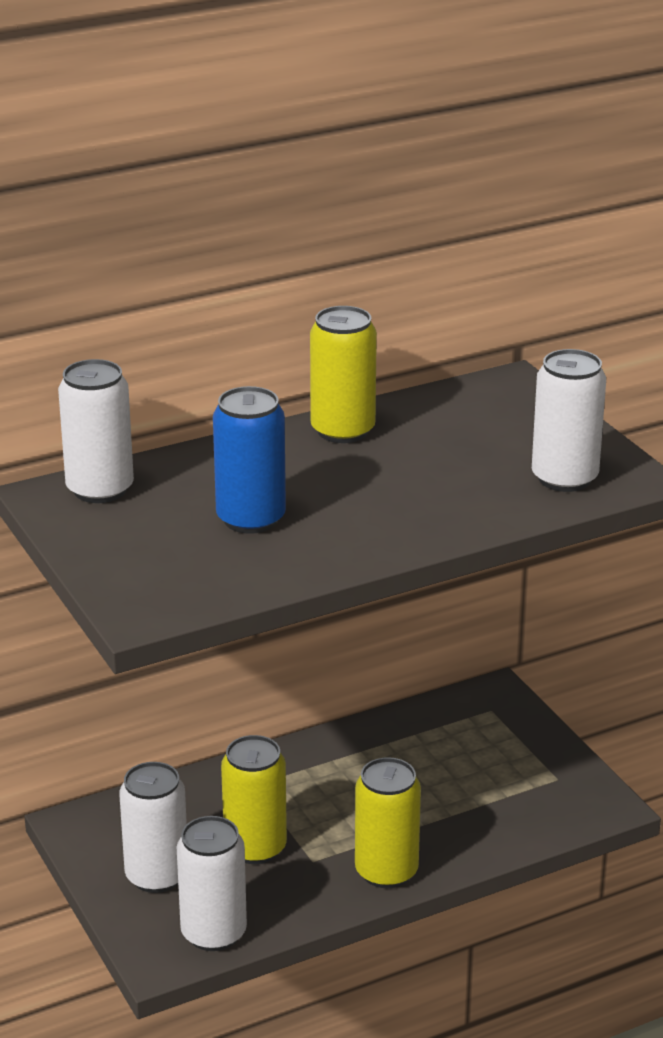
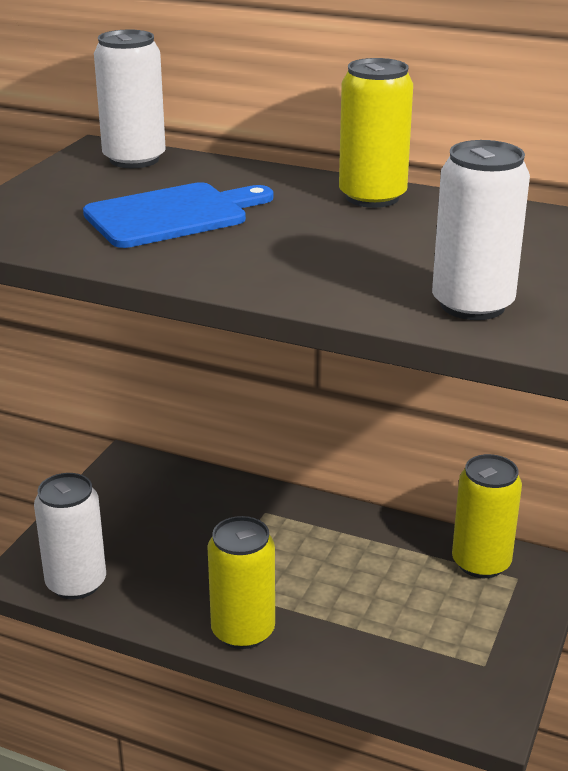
camera: 50 degrees right, 0 degrees up
(157, 876) = (111, 524): white can -> none
(251, 519) = (173, 215): blue can -> blue cutting board
(255, 848) = (193, 551): yellow can -> yellow can (481, 563)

» **What the task requires**
When copying the data above, repeat every word exactly and drop the pictures.

» **Exercise output**
camera: 50 degrees right, 0 degrees up
(157, 876) = (111, 524): white can -> none
(251, 519) = (173, 215): blue can -> blue cutting board
(255, 848) = (193, 551): yellow can -> yellow can (481, 563)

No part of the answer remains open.